— RECORDS PROVIDED —

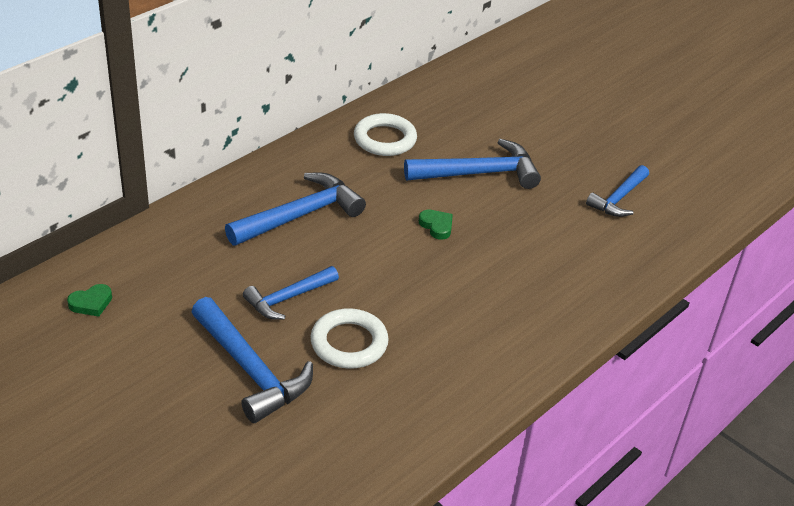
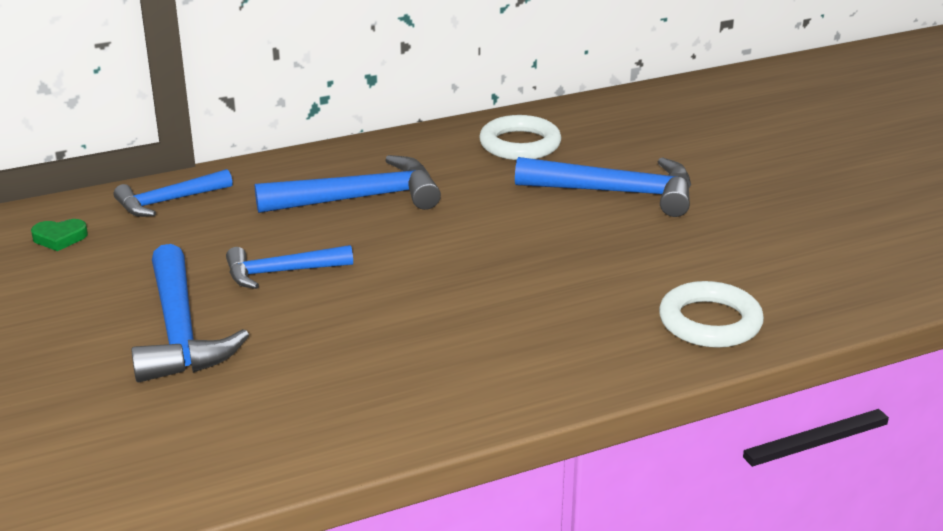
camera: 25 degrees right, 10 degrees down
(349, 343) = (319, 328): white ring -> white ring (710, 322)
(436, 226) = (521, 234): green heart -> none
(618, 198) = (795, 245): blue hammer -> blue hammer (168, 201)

* * *

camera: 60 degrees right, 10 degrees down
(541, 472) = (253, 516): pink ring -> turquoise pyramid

...

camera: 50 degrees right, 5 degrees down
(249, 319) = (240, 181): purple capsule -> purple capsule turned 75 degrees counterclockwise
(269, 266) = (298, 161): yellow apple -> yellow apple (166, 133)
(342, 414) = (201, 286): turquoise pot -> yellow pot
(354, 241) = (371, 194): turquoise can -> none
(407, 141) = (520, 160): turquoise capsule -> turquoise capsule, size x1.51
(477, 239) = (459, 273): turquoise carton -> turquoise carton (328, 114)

— TRY IT —
Copy all lines from the entries that contain the word "none".

— OUTPUT FOR THIS TASK —
(436, 226) = (521, 234): green heart -> none
(354, 241) = (371, 194): turquoise can -> none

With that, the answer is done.